→ Task requirements: Look through the data below and extract, unchanged, the lines from the one that contains "JOY2 pin VRX: A0 -> D7" to the one that contains "MATRIX3 pin GND: none -> GND", both included.

→ The data:
★ ★ ★
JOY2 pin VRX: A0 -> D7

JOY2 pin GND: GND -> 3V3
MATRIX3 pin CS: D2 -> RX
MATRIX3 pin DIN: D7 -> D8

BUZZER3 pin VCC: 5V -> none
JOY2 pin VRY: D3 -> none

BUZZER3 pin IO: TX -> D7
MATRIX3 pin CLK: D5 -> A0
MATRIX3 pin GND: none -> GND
★ ★ ★
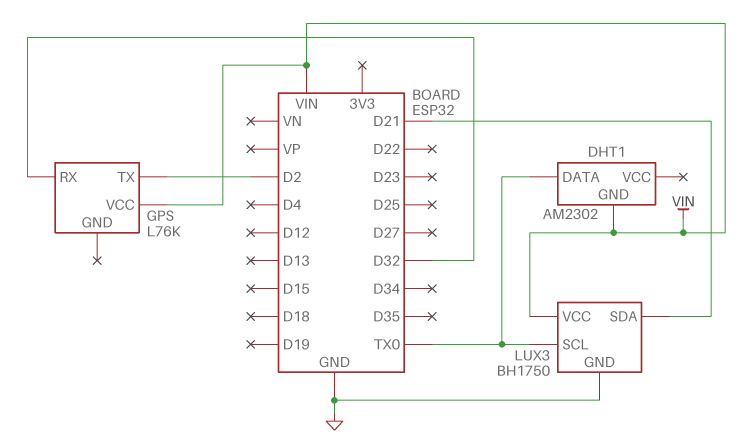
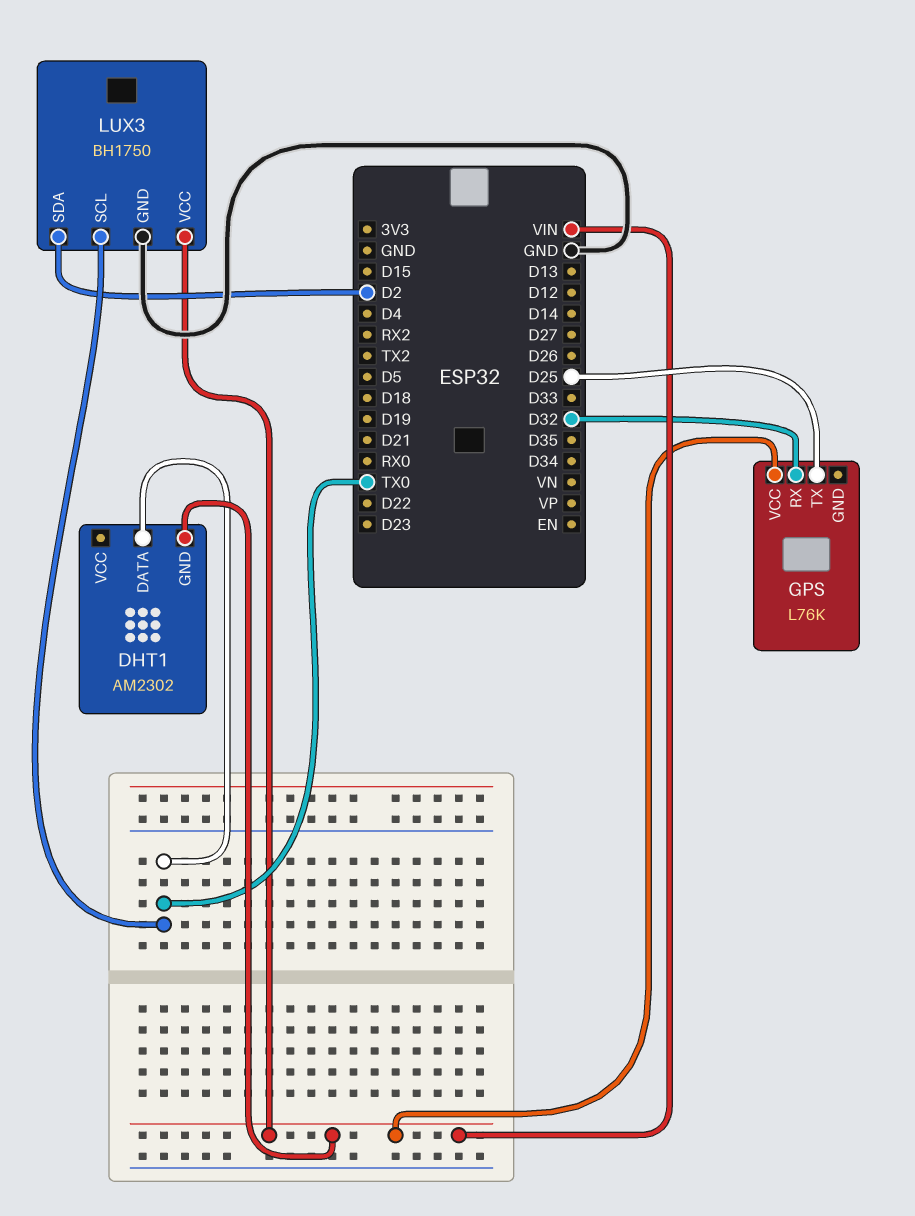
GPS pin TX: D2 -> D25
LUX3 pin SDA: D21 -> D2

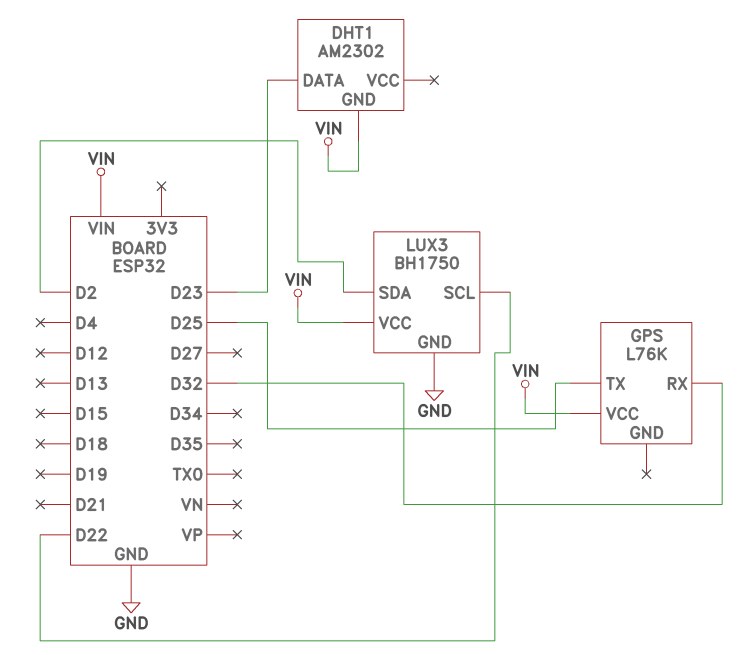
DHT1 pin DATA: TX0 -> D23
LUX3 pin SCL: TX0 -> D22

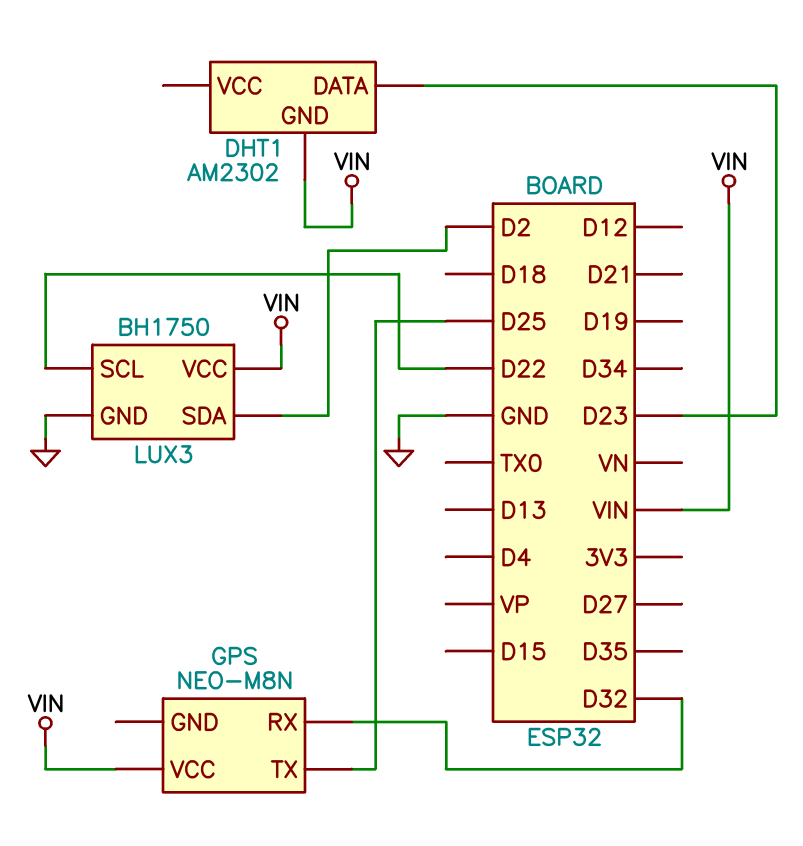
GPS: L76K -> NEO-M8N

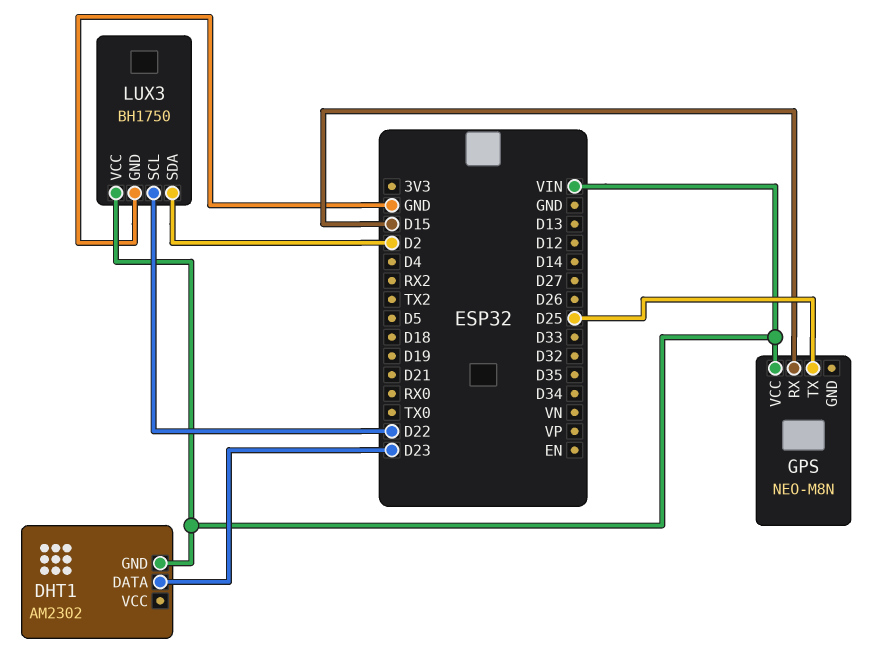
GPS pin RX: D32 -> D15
★ ★ ★
→ Answer below:
JOY2 pin VRX: A0 -> D7

JOY2 pin GND: GND -> 3V3
MATRIX3 pin CS: D2 -> RX
MATRIX3 pin DIN: D7 -> D8

BUZZER3 pin VCC: 5V -> none
JOY2 pin VRY: D3 -> none

BUZZER3 pin IO: TX -> D7
MATRIX3 pin CLK: D5 -> A0
MATRIX3 pin GND: none -> GND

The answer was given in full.